Extracted records
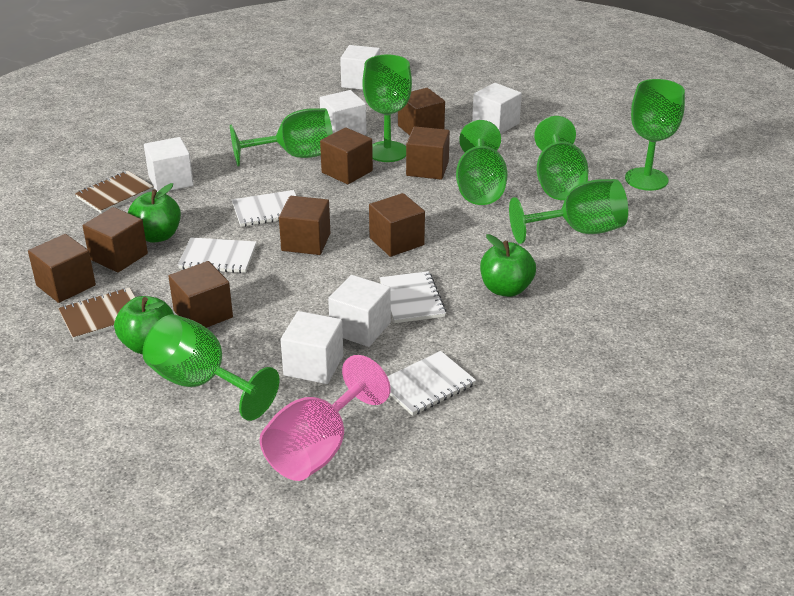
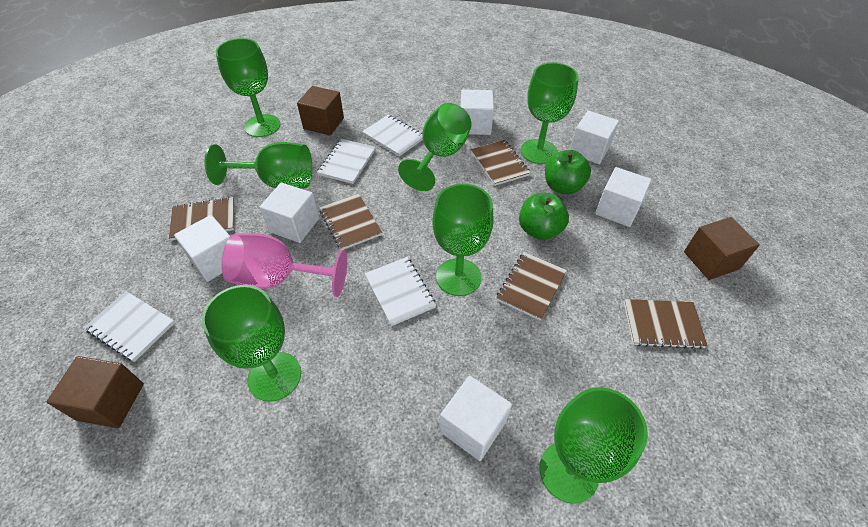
brown cube: 8 -> 3
brown notebook: 2 -> 5
green apple: 3 -> 2

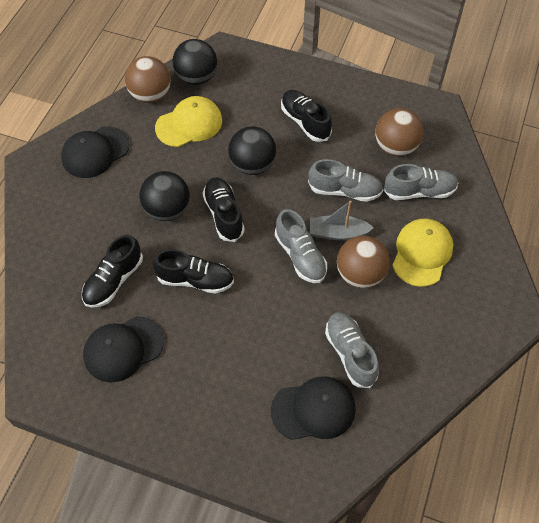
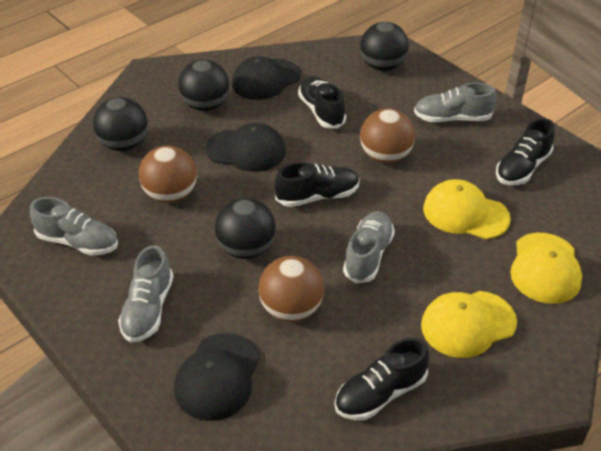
black ball: 3 -> 4
grey boat: 1 -> 0
yellow cap: 2 -> 3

-- PROBLEM DETAILS --
The entries above, without their pictures, should be written out exactly.

-- ANSWER AREA --
brown cube: 8 -> 3
brown notebook: 2 -> 5
green apple: 3 -> 2

black ball: 3 -> 4
grey boat: 1 -> 0
yellow cap: 2 -> 3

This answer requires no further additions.